**PROBLEM DETAILS**: Pick out every line in the items that contains the string "bass", and copy each of those lines.

**EXTRACTED INFORMATION**:

━━━━━━━━

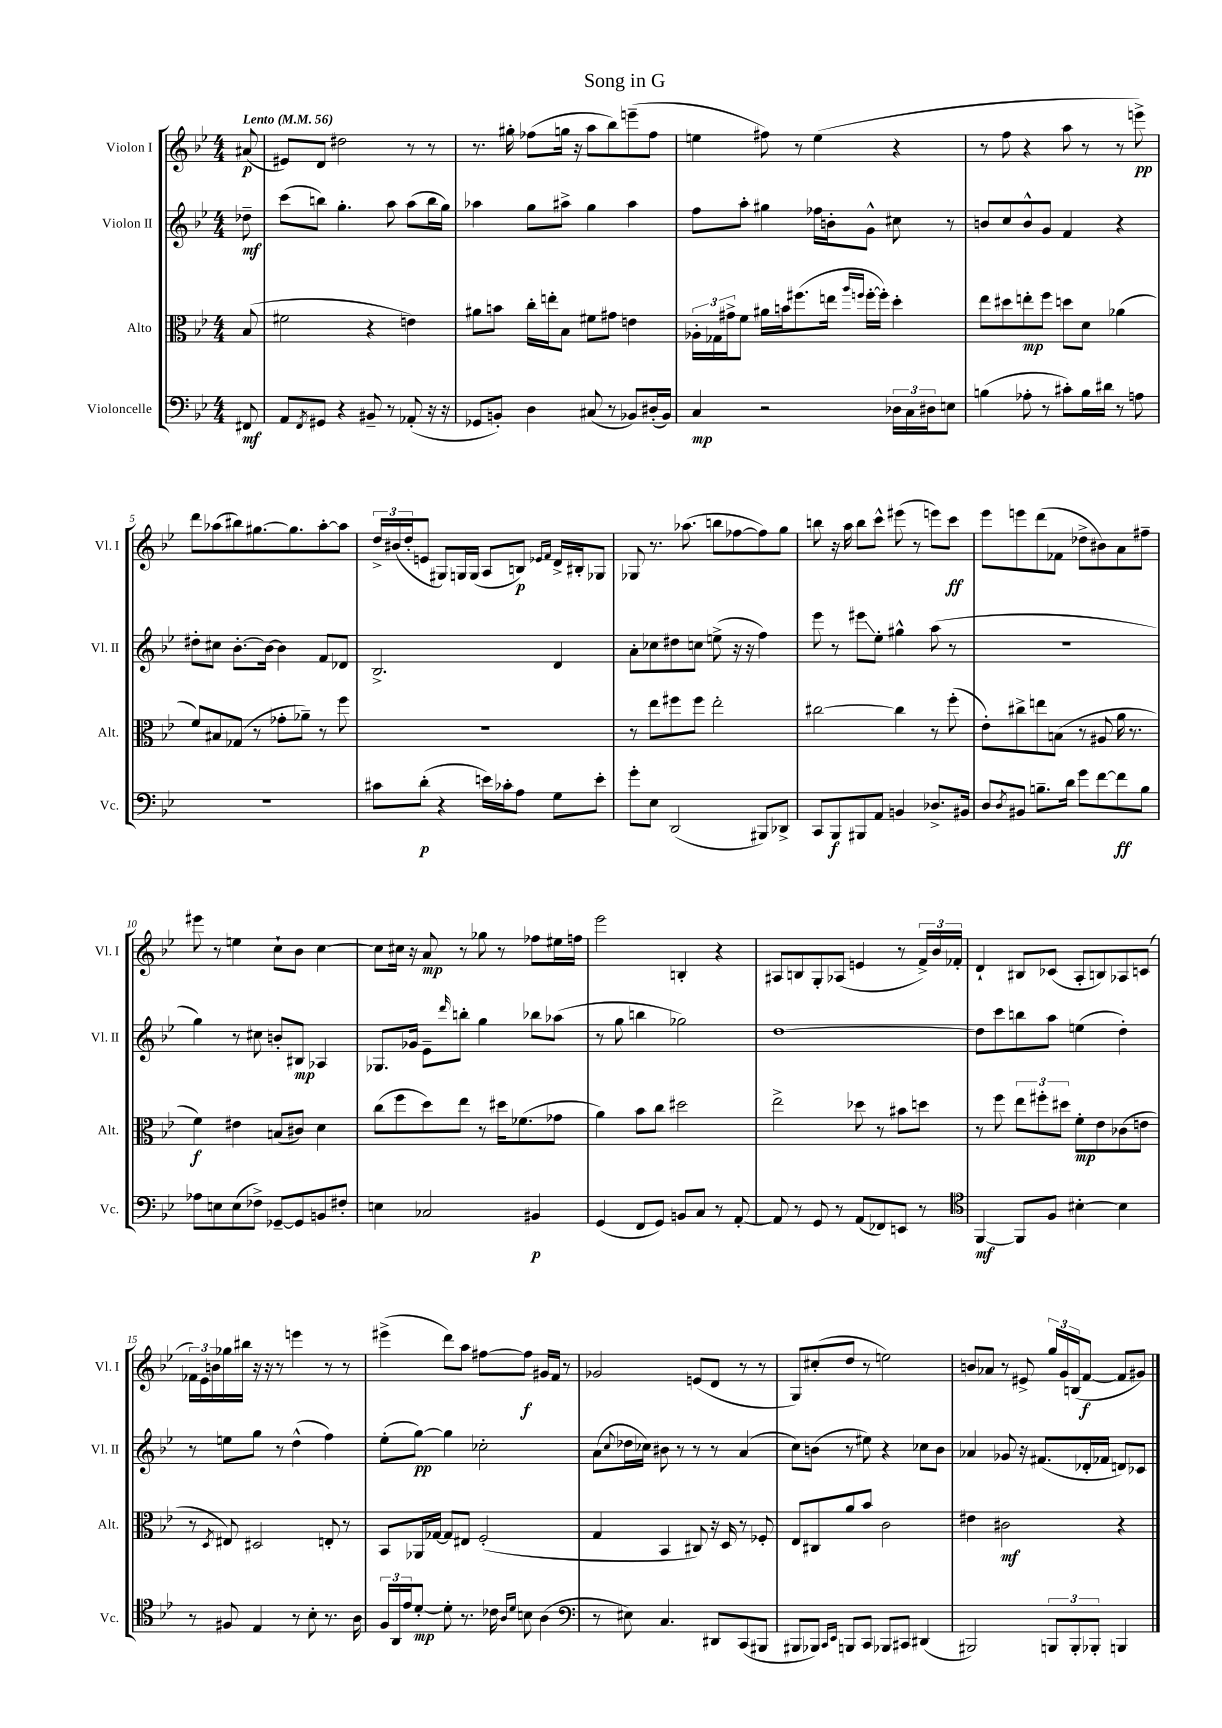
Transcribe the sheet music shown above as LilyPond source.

\header { title = "Song in G" }
<<
\new StaffGroup <<
\new Staff = "s0" \with { instrumentName = "Violon I" shortInstrumentName = "Vl. I" } {
    \clef treble \key bes \major \numericTimeSignature \time 4/4 \partial 8 \tempo "Lento" 4 = 56
    ais'8\p( |
    eis'8) d'8 dis''2 r8 r8 |
    r8. gis''16-. fes''8( g''16 r16 a''8 bes''8) e'''8--( fes''8 |
    e''4 fis''8) r8 e''4( r4 |
    r8 f''8 r4 a''8 r8 r8 e'''8->\pp) |
    d'''8 aes''8( bis''8) gis''8.~ gis''8. aes''8~-. aes''8 |
    \tuplet 3/2 { d''16-> bis'16( d''16-. } e'8 gis8) g16 g16( a8 b8\p) \grace { ees'16 f'16 } d'16-> bis16-. ges8 |
    ges8 r8. aes''8.( b''8 fes''8~ fes''8) g''8 |
    b''8 r16 a''16 b''8 c'''8-^ eis'''8( r8 e'''8) c'''8\ff |
    ees'''8 e'''8 d'''8( fes'8 des''8-> bis'8) a'8 fis''8-- |
    eis'''8 r8 e''4 c''8-! bes'8 c''4~ |
    c''8 cis''16 r16 a'8\mp r8 ges''8 r8 fes''8 eis''16 f''16 |
    ees'''2 b4-. r4 |
    ais8 b8 g8-. aes8( e'4 r8 \tuplet 3/2 { f'16->) bes'16 fes'16-. } |
    d'4-! bis8 ces'8( a8-. b8) aes8 c'8( |
    \tuplet 3/2 { fes'16) ees'16 b'16 } ges''16 bis''16 r16 r16 r8 e'''4 r8 r8 |
    eis'''4->( d'''8) a''8 fis''8~ fis''8\f gis'16 f'16 r8 |
    ges'2 e'8( d'8 r8 r8 |
    g8) cis''8-.( d''8 r8 e''2) |
    b'8 aes'8 r8 eis'8-> \tuplet 3/2 { g''16 g'16 b16( } f'8~\f f'8 gis'8) \bar "|." |
}
\new Staff = "s1" \with { instrumentName = "Violon II" shortInstrumentName = "Vl. II" } {
    \clef treble \key bes \major \numericTimeSignature \time 4/4 \partial 8
    des''8--\mf |
    c'''8( b''8) g''4.-. a''8 a''8( b''16 g''16) |
    aes''4 g''8 ais''8-> g''4 ais''4 |
    f''8 a''8-. gis''4 fes''16 b'16-. g'8-^ cis''8 r8 |
    b'8 c''8 b'8-^ g'8 f'4 r4 |
    dis''8-. cis''8 bes'8.~-. bes'16~ bes'4 f'8 des'8 |
    bes2.-> d'4 |
    a'8-. ces''8 dis''8 c''8 e''8->( r16 r16 f''4) |
    ees'''8 r8 eis'''8\glissando ees''8-. gis''4-^ a''8( r8 |
    r1 |
    g''4) r8 cis''8 b'8-. bis8\mp aes4 |
    ges8. ges'16 ees'8-- \grace { d'''16 } b''8-. g''4 bes''8 aes''8( |
    r8 g''8 b''4 ges''2) |
    d''1~ |
    d''8 c'''8 b''8 a''8 e''4( d''4-.) |
    r8 e''8 g''8 r8 d''4-^( f''4) |
    ees''8-.( g''8~\pp) g''4 ces''2-. |
    a'8( \appoggiatura { c''8 } des''16 ces''16) bis'8 r8 r8 r8 a'4( |
    c''8) b'8( r8 eis''8) r4 ces''8 b'8 |
    aes'4 ges'8 r16 fis'8.( des'16-. fes'16 d'8) ces'8 \bar "|." |
}
\new Staff = "s2" \with { instrumentName = "Alto" shortInstrumentName = "Alt." } {
    \clef alto \key bes \major \numericTimeSignature \time 4/4 \partial 8
    bes8( |
    fis'2 r4 e'4) |
    ais'8 b'8 c''16-. e''16-. bes8 fis'8 gis'8 e'4 |
    \tuplet 3/2 { aes16-. ges16 gis'16-> } f'8 ais'16 b'16 fis''8.( e''16 \grace { a''16 f''16 } f''16~-. f''16-.) d''4-. |
    ees''8 dis''8 e''8-.\mp f''8 d''8 d'8 aes'4( |
    f'8) bis8 ges8( r8 ges'8-. aes'8--) r8 f''8 |
    r1 |
    r8 ees''8 fis''8 fis''8 ees''2-. |
    cis''2~ cis''4 r8 f''8-.( |
    ees'8-.) cis''8-> e''8 b8( r8 ais8 a'16 r8. |
    f'4\f) eis'4 b8( cis'8) d'4 |
    c''8( f''8 d''8) ees''8 r8 dis''16 fes'8.( ges'8 |
    a'4) bes'8 c''8 dis''2 |
    ees''2-> des''8 r8 bis'8 d''8 |
    r8 f''8 \tuplet 3/2 { ees''8 fis''8-. dis''8 } f'8-.\mp ees'8 ces'8( e'8 |
    r8 \acciaccatura { d8 } eis8) dis2 e8-. r8 |
    bes,8 aes,16 ges16~ ges8 eis8 f2-.( |
    g4 bes,4 cis8) r16 d16 r8 fes8-. |
    ees8 cis8 a'8 bes'8 c'2 |
    eis'4 cis'2\mf r4 \bar "|." |
}
\new Staff = "s3" \with { instrumentName = "Violoncelle" shortInstrumentName = "Vc." } {
    \clef bass \key bes \major \numericTimeSignature \time 4/4 \partial 8
    fis,8\mf |
    a,8 \acciaccatura { f,8 } gis,8 r4 bis,8-- r8 aes,8-.( r16 r16 |
    ges,8 b,8-.) d4 cis8( r8 bes,8) dis16-.( bes,16) |
    c4\mp r2 \tuplet 3/2 { des16 c16 dis16 } e8 |
    b4( aes8-. r8 cis'8-.) b16 dis'16 r8 a8 |
    R1 |
    cis'8 d'8-.\p( r4 e'16) ces'16-. a8 g8 e'8-. |
    g'8-. ees8 d,2( bis,,8) des,8-> |
    c,8 bes,,8\f bis,,8 a,8 b,4 des8.-> bis,16 |
    d8 \acciaccatura { d8 } bis,8 b8.-- d'16 g'8 f'8~ f'8\ff b8 |
    aes8 e8 e8( fes8->) ges,8~-- ges,8 b,8 fis8-. |
    e4 ces2 bis,4\p |
    g,4( f,8 g,8) b,8 c8 r8 a,8~-. |
    a,8 r8 g,8 r8 a,8( fes,8) e,8 r8 |
    \clef tenor f,4~\mf f,8 f8 bis4~-. bis4 |
    r8 fis8 ees4 r8 bes8-. r8. a16 |
    \tuplet 3/2 { f16 a,16 ees'16 } d'8~-.\mp d'8-. r8. ces'16 \grace { a16 d'16 } b8 a4( |
    \clef bass r8 eis8) c4. dis,8 c,8( bis,,8 |
    bis,,8 bes,,8) \grace { c,16 ees,16 } b,,8 c,8 bes,,8 cis,8 dis,4( |
    bis,,2) \tuplet 3/2 { b,,8 b,,8-. bes,,8-. } b,,4 \bar "|." |
}
>>
>>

━━━━━━━━

**FINISHED TASK**:
    \clef bass \key bes \major \numericTimeSignature \time 4/4 \partial 8
    \clef bass r8 eis8) c4. dis,8 c,8( bis,,8 |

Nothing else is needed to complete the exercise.